Task to carry out:
The complete listing goes into the output exactly, without its pictures.

%%

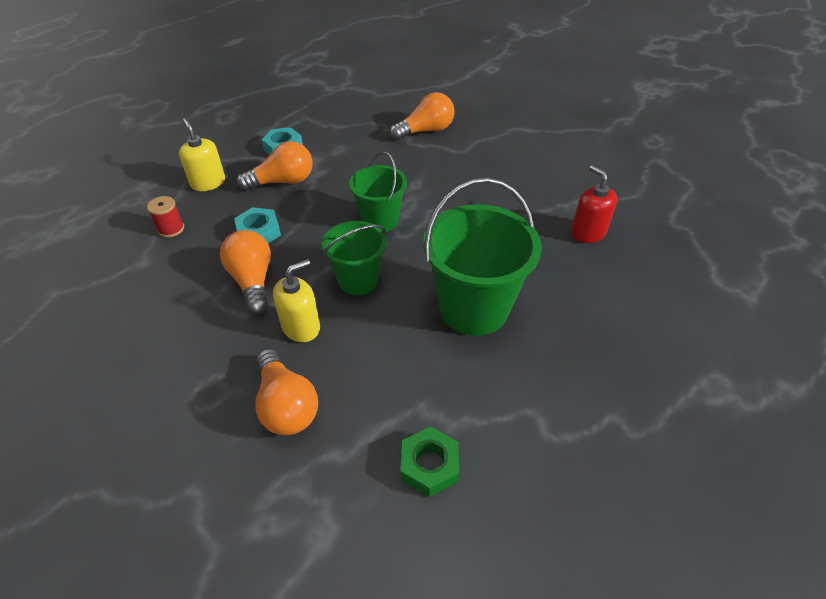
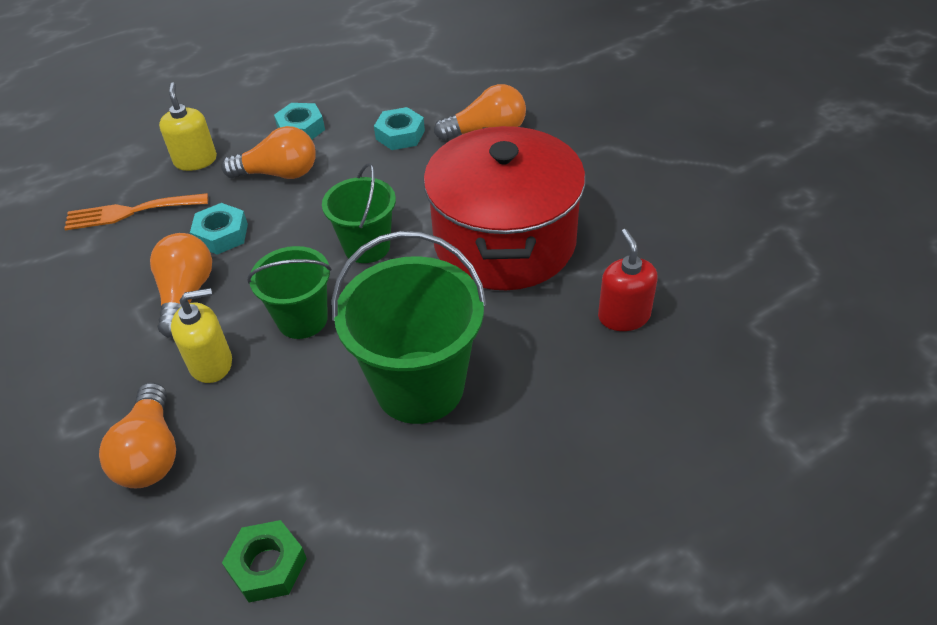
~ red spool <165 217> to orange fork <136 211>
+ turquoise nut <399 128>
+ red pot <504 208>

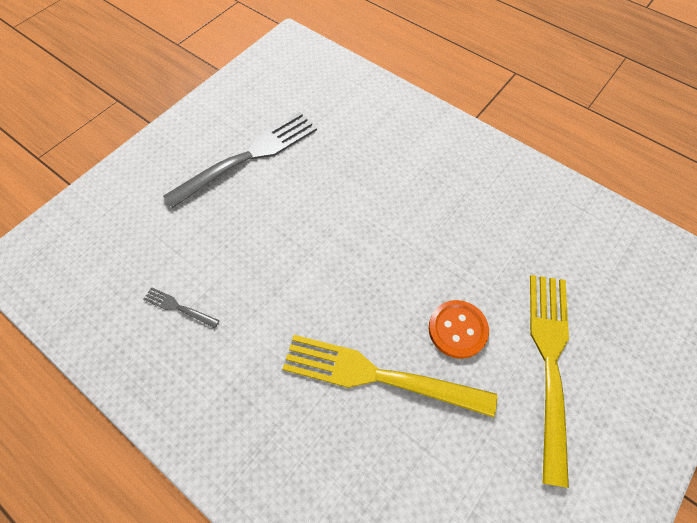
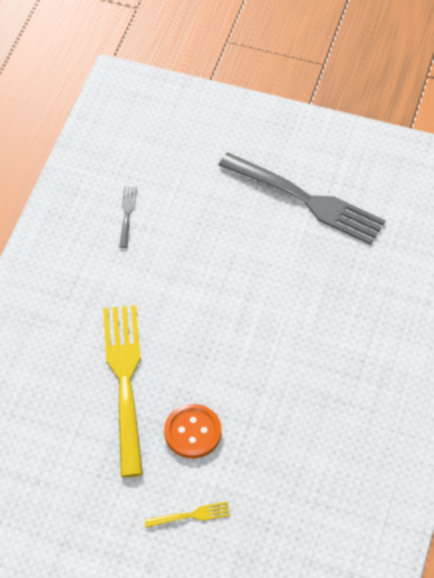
~ yellow fork <549 381> = <187 515> x0.42

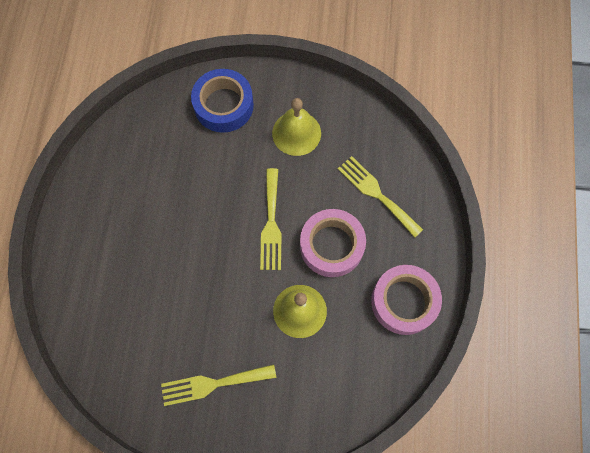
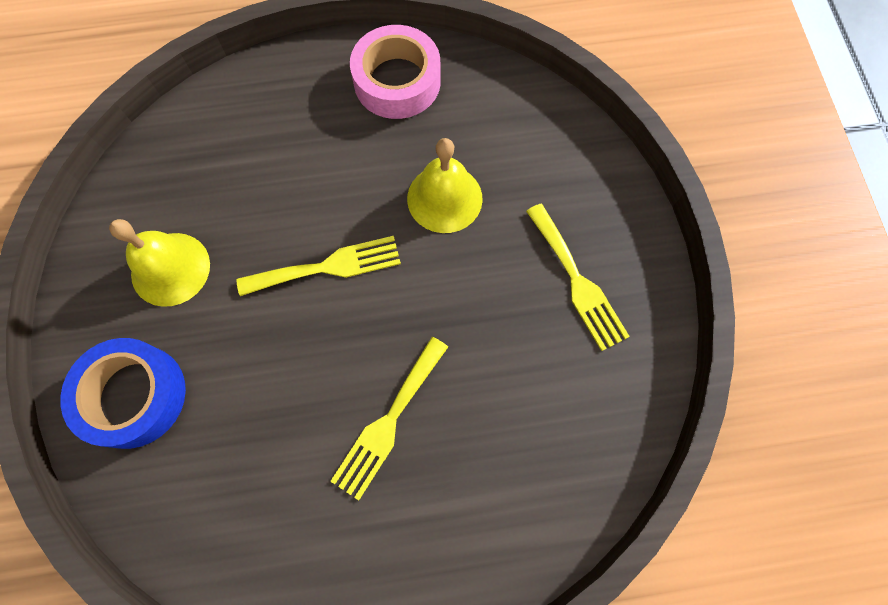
- pink tape <333 243>
~ yellow fork <380 197> to <389 419>

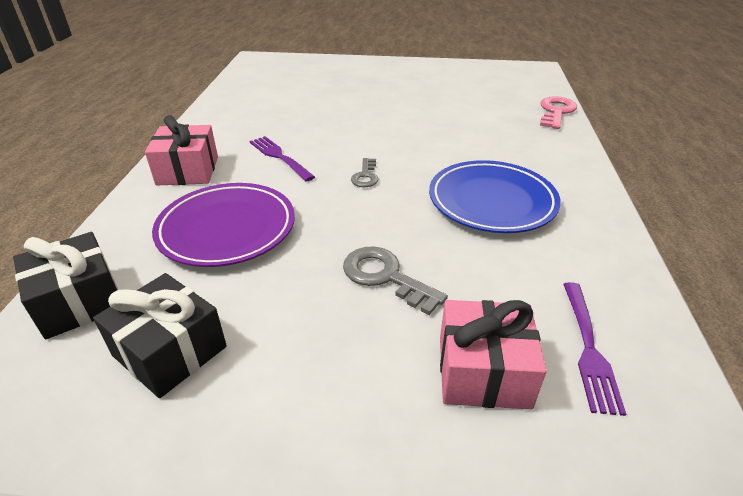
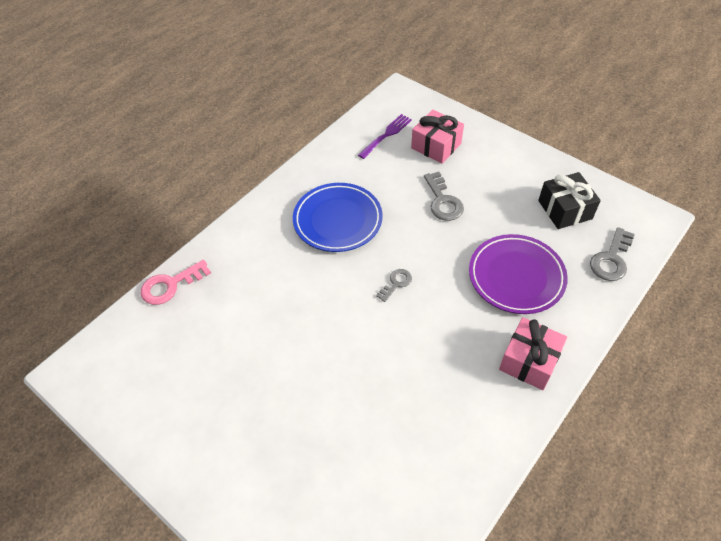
~ black gift <65 285> to grey key <612 254>
- purple fork <282 159>

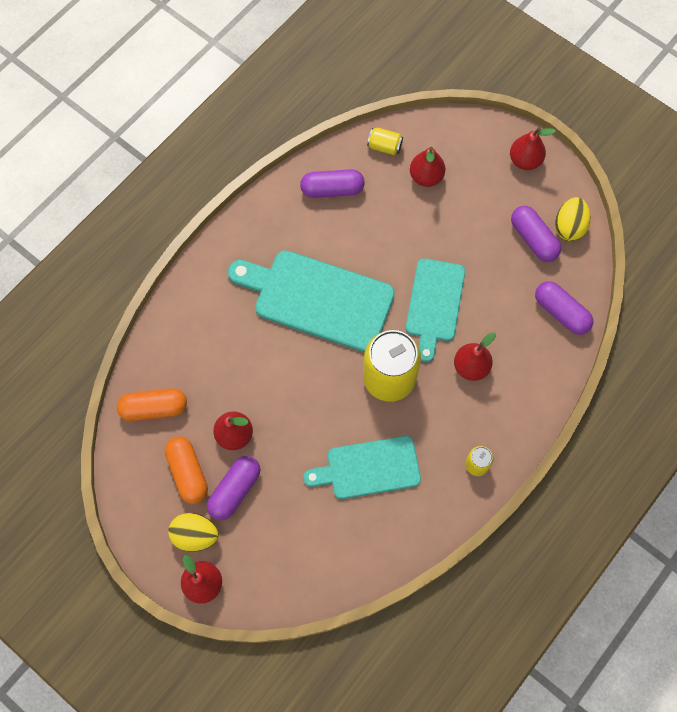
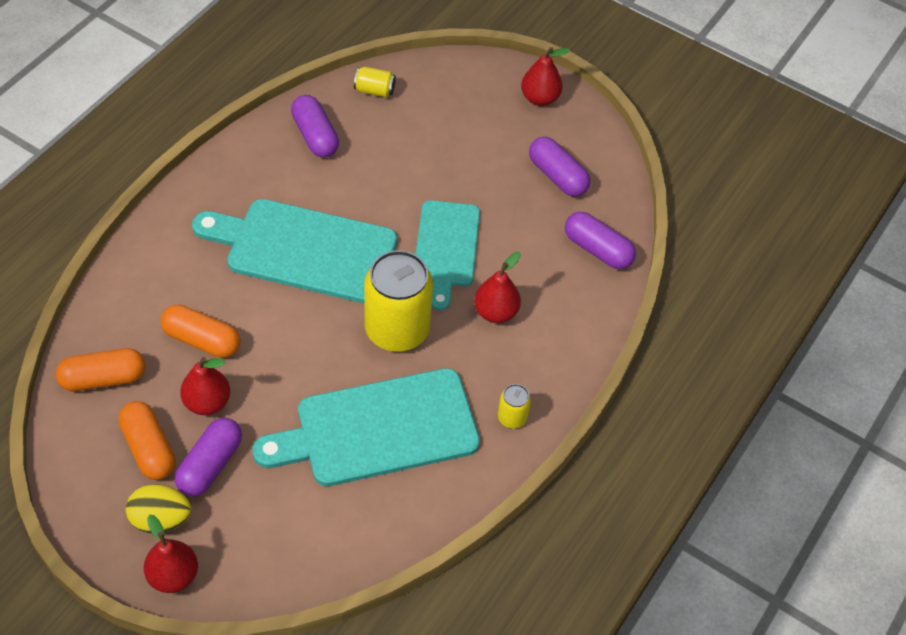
~ purple capsule <332 183> = <315 126> 75 degrees clockwise
~ turquoise cutting board <362 467> = <366 427> x1.53
- red pear <428 167>
- yellow egg <572 219>
+ orange capsule <200 331>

%%

Finished exercise:
~ red spool <165 217> to orange fork <136 211>
+ turquoise nut <399 128>
+ red pot <504 208>

~ yellow fork <549 381> = <187 515> x0.42

- pink tape <333 243>
~ yellow fork <380 197> to <389 419>

~ black gift <65 285> to grey key <612 254>
- purple fork <282 159>

~ purple capsule <332 183> = <315 126> 75 degrees clockwise
~ turquoise cutting board <362 467> = <366 427> x1.53
- red pear <428 167>
- yellow egg <572 219>
+ orange capsule <200 331>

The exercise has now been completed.